PROBLEM:
The stretch wanted below opens at the line containing "blue rectangle: (215, 101)" and closes at the line containing "purple diamond: (79, 494)". Please return it exactly, with no other lines.

THE DATA:
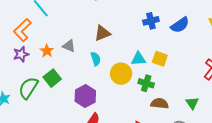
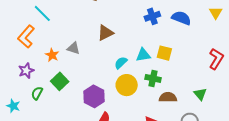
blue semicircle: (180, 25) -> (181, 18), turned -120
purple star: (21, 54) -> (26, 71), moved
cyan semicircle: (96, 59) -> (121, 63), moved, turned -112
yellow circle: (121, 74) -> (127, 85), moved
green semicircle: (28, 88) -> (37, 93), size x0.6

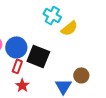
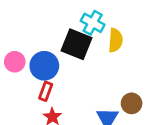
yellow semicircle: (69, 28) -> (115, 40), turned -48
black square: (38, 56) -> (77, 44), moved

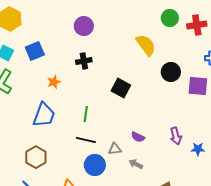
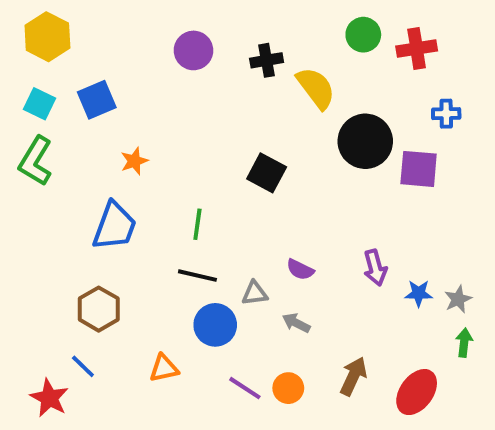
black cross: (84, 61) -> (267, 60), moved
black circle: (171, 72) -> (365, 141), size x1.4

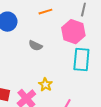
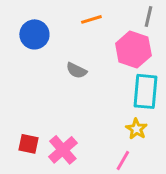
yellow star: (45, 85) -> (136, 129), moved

---

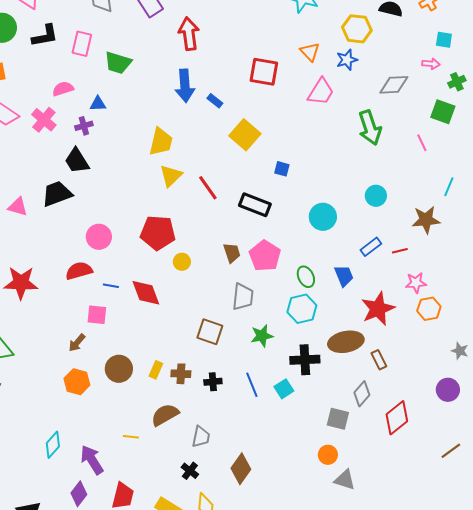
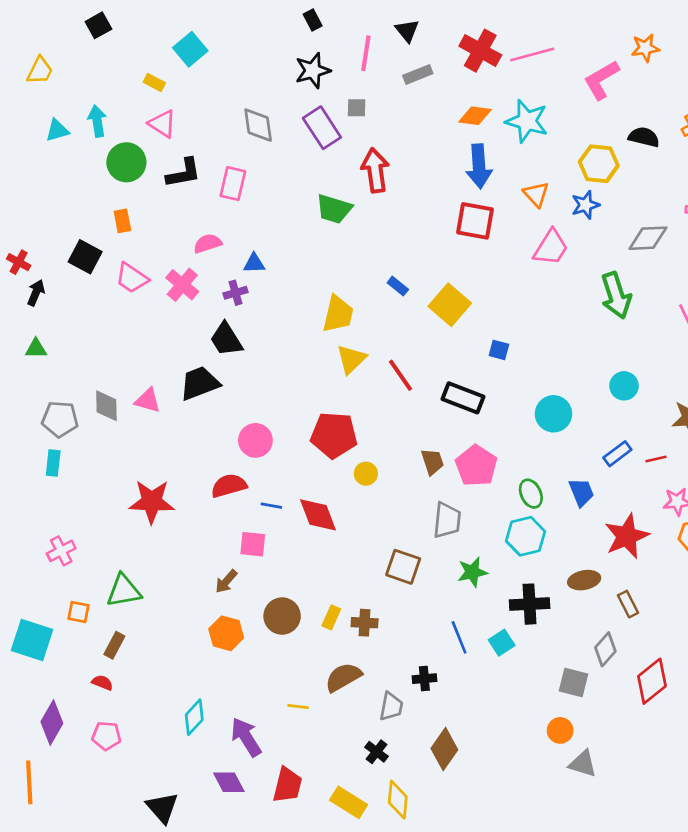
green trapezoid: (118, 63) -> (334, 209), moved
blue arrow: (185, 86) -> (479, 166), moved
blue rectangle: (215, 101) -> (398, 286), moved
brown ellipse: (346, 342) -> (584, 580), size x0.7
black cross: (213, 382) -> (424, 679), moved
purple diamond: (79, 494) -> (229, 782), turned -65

---

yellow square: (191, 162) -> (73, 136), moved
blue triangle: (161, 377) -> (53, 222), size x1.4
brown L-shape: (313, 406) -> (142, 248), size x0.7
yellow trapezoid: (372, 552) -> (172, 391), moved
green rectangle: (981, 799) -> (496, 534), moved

TASK RESULT:
blue rectangle: (215, 101) -> (398, 286), moved
brown ellipse: (346, 342) -> (584, 580), size x0.7
black cross: (213, 382) -> (424, 679), moved
purple diamond: (79, 494) -> (229, 782), turned -65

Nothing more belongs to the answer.